• **What you should do**
You are asked to filter the data below and copy every line holding "orange".

• **Records for this exercise**
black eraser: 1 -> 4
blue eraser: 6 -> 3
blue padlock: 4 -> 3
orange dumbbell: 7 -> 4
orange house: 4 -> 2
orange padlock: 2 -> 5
---
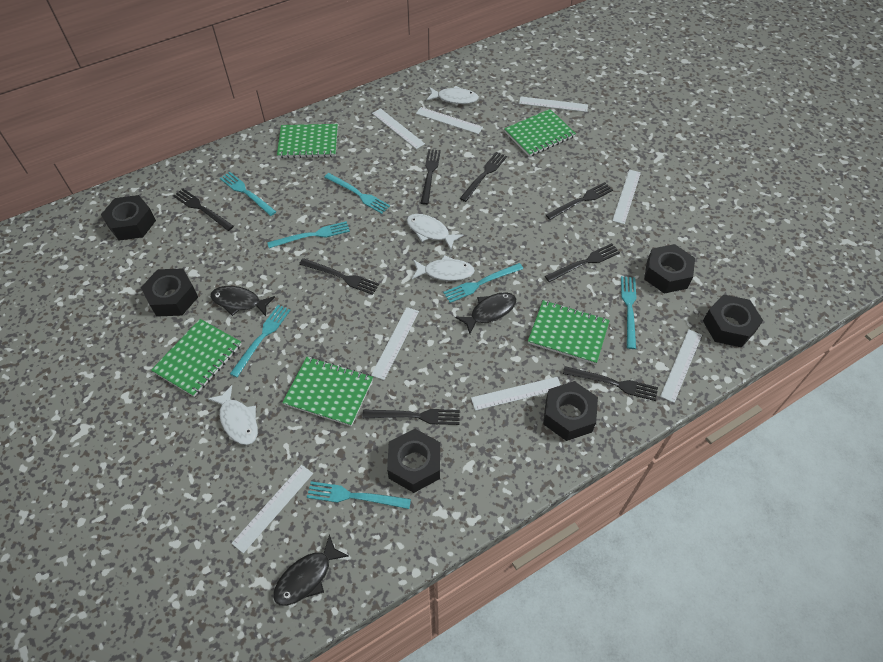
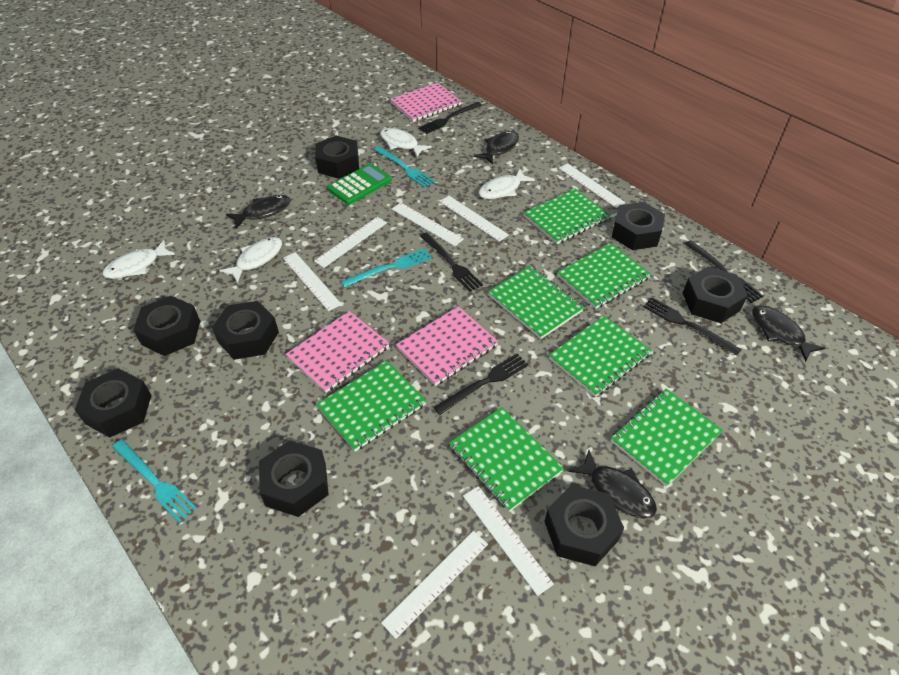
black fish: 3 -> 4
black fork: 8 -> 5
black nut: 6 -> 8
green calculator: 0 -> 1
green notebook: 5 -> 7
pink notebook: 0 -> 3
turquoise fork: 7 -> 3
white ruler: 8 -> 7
* * *
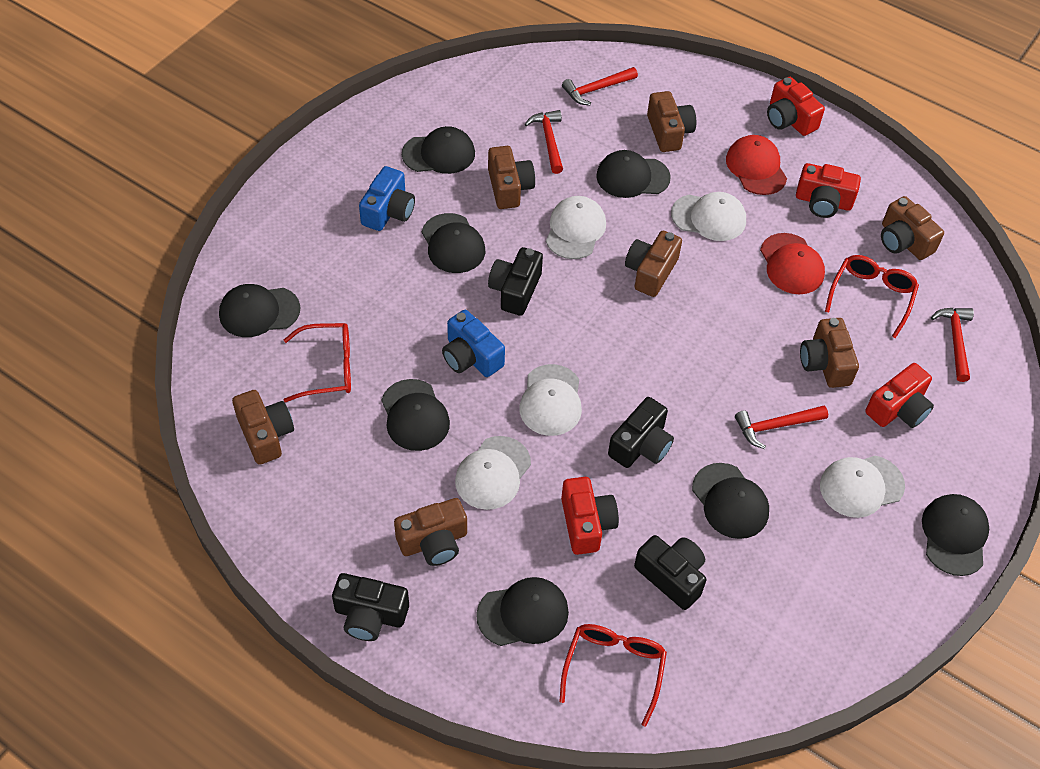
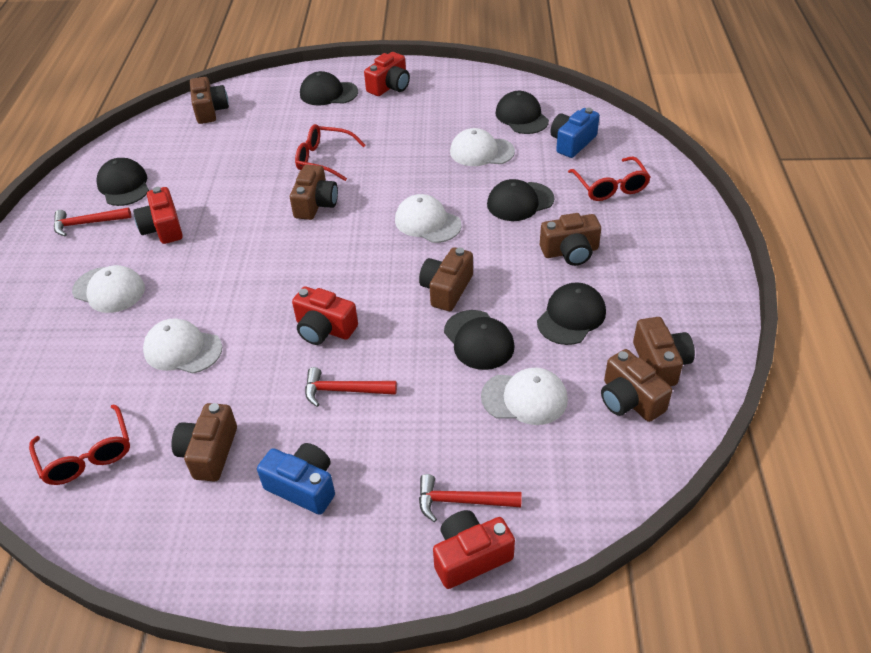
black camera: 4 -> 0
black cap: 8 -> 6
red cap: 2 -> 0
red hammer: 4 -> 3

• **Answer to the exercise**
orange dumbbell: 7 -> 4
orange house: 4 -> 2
orange padlock: 2 -> 5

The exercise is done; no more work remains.